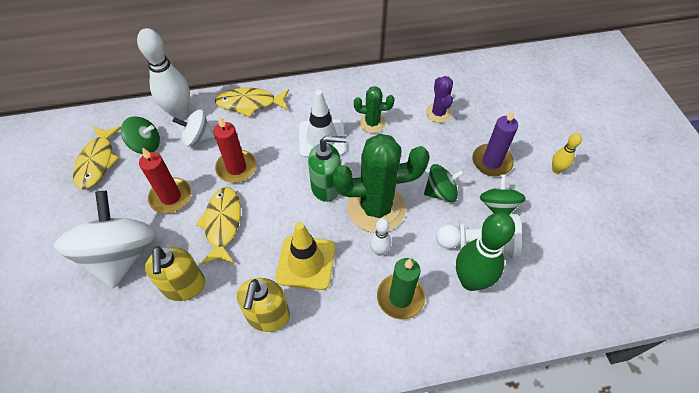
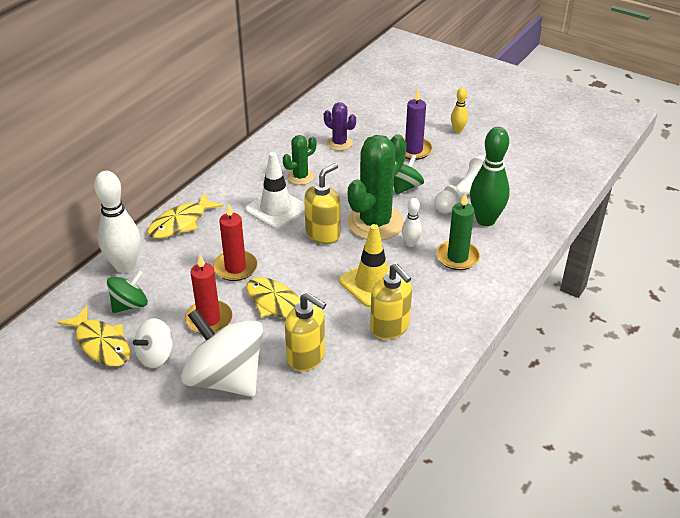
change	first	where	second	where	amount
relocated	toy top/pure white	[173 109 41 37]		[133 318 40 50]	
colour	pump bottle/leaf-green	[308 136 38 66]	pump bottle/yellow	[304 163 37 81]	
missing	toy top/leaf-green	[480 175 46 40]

##############################

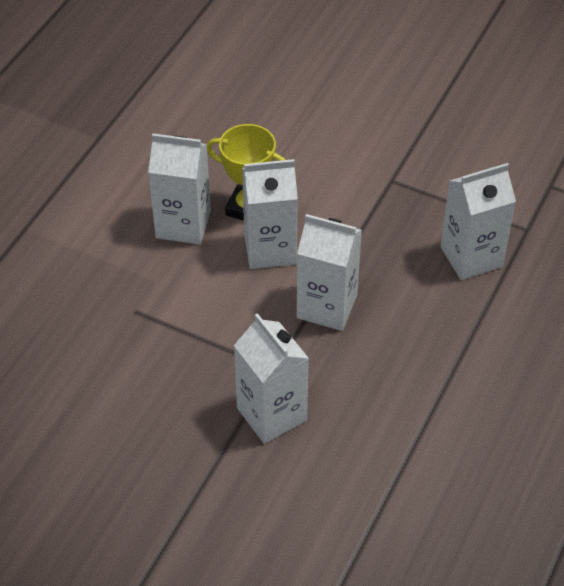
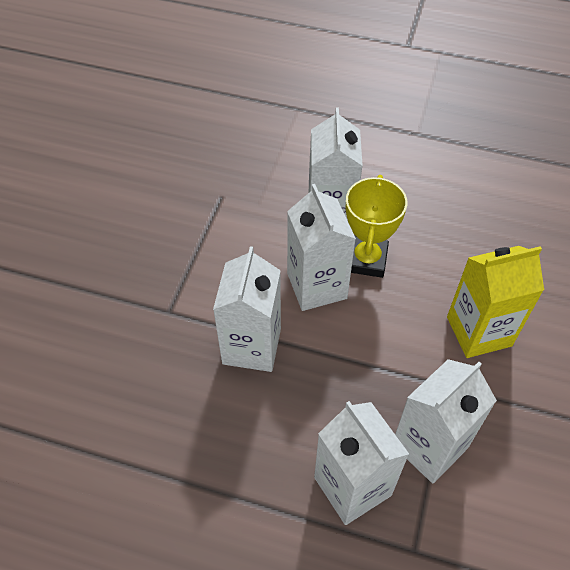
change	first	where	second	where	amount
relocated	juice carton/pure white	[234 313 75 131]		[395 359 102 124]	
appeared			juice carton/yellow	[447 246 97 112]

##############################

Problem to work on: Among the entries above, copy exactly only the lines starting with the one containing "359 102 124]" and going through the one containing "246 97 112]", both ends included.

Solution to the problem:
relocated	juice carton/pure white	[234 313 75 131]		[395 359 102 124]	
appeared			juice carton/yellow	[447 246 97 112]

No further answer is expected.